Items from a data source
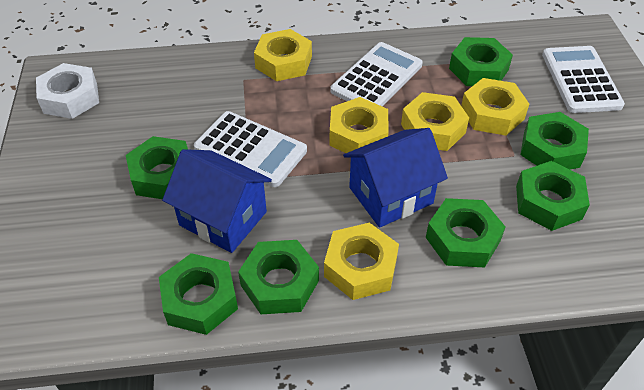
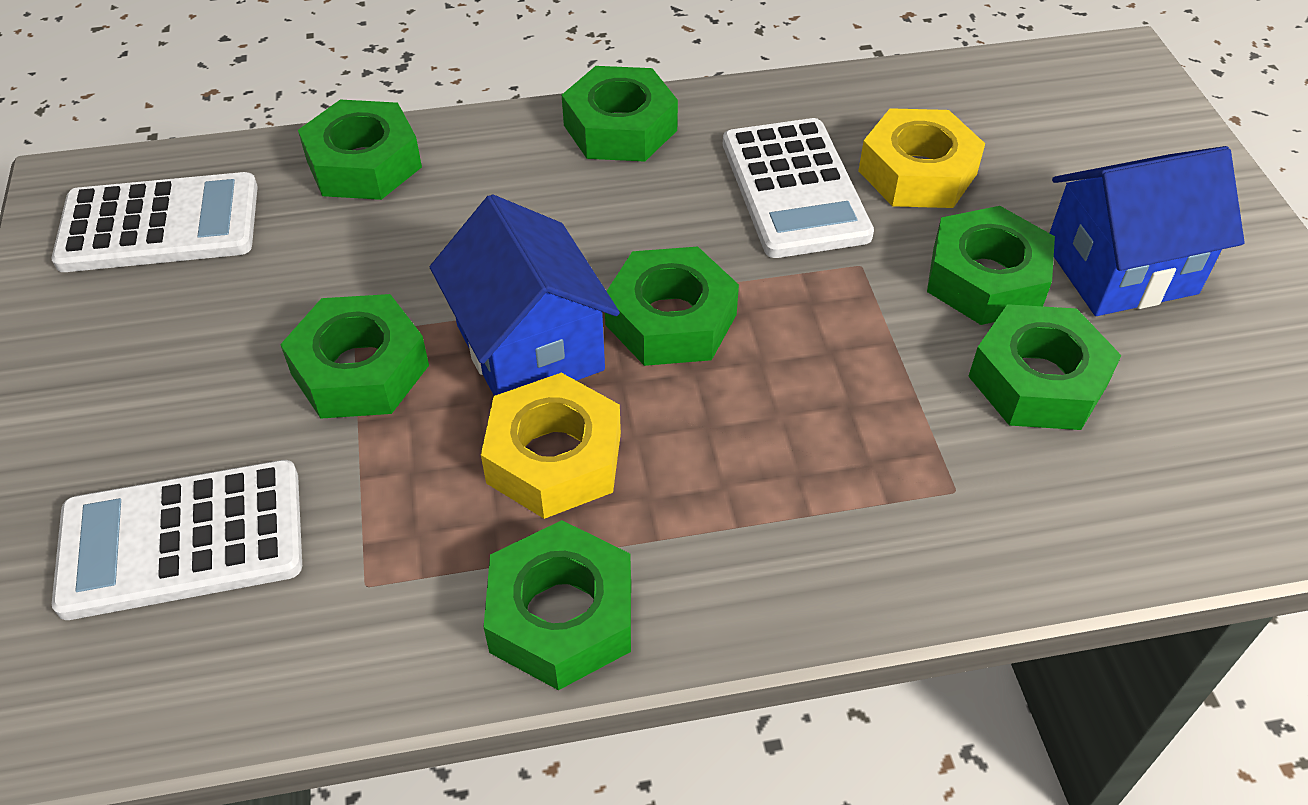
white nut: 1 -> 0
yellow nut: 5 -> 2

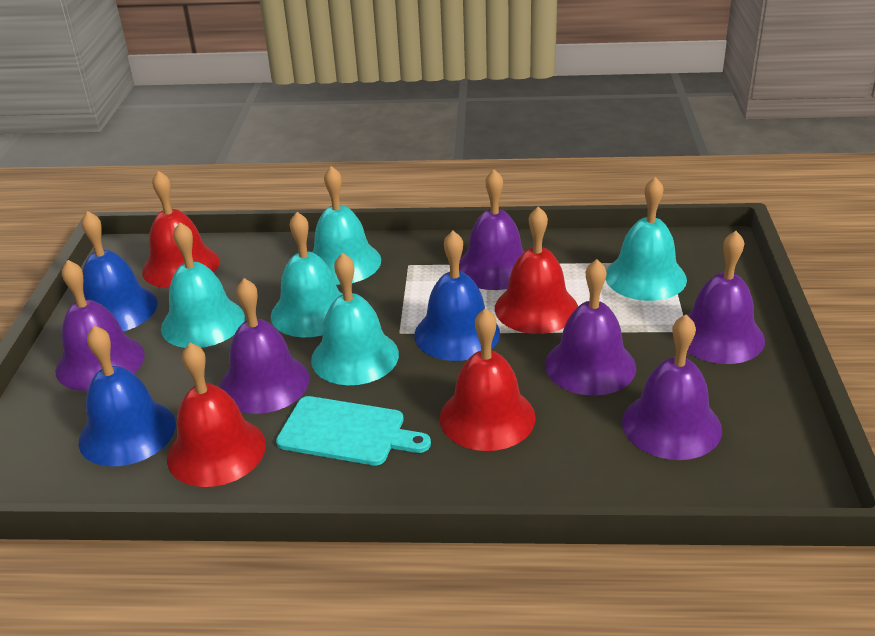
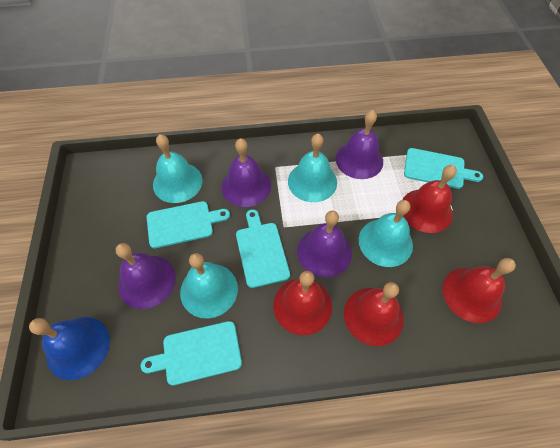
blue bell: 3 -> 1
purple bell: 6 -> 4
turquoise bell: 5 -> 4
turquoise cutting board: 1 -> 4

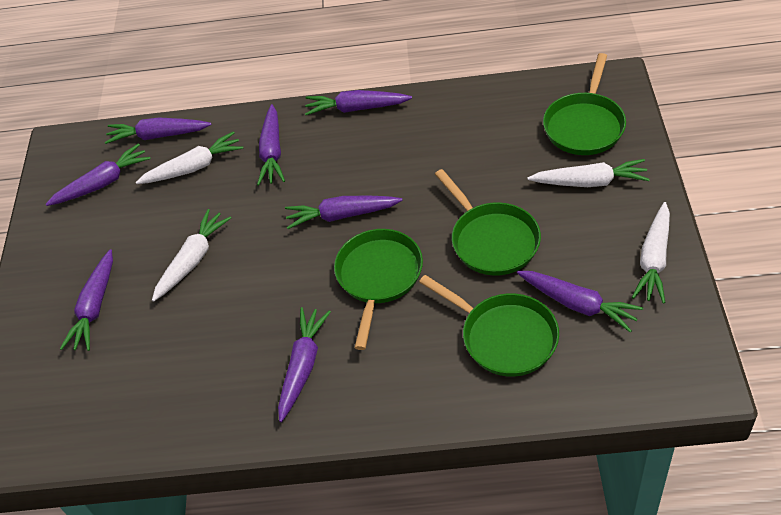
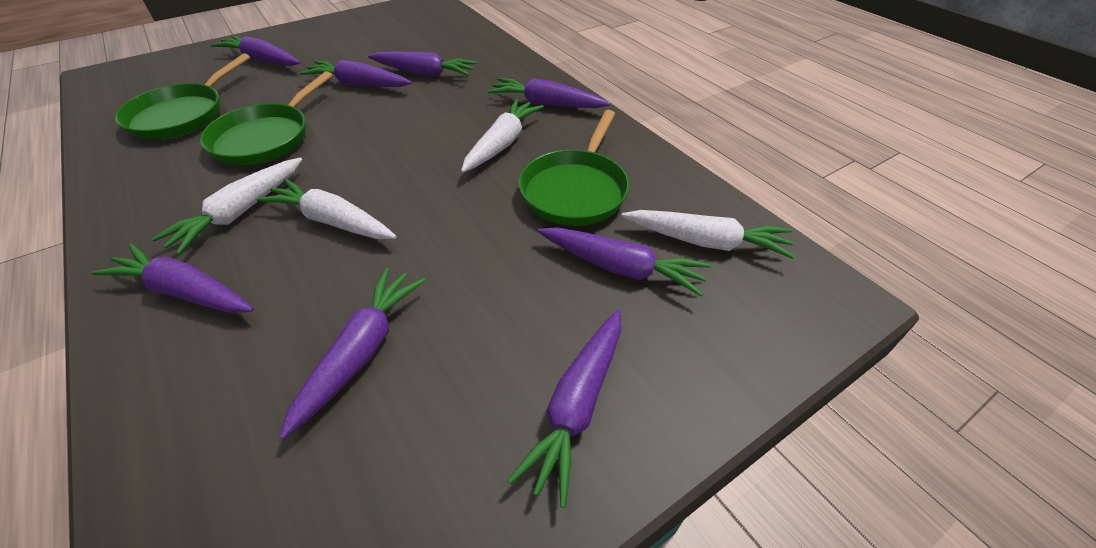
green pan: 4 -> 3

Prompt: Each record above is to be restated exactly, with its pictures removed from the copy.

Task result:
white nut: 1 -> 0
yellow nut: 5 -> 2

blue bell: 3 -> 1
purple bell: 6 -> 4
turquoise bell: 5 -> 4
turquoise cutting board: 1 -> 4

green pan: 4 -> 3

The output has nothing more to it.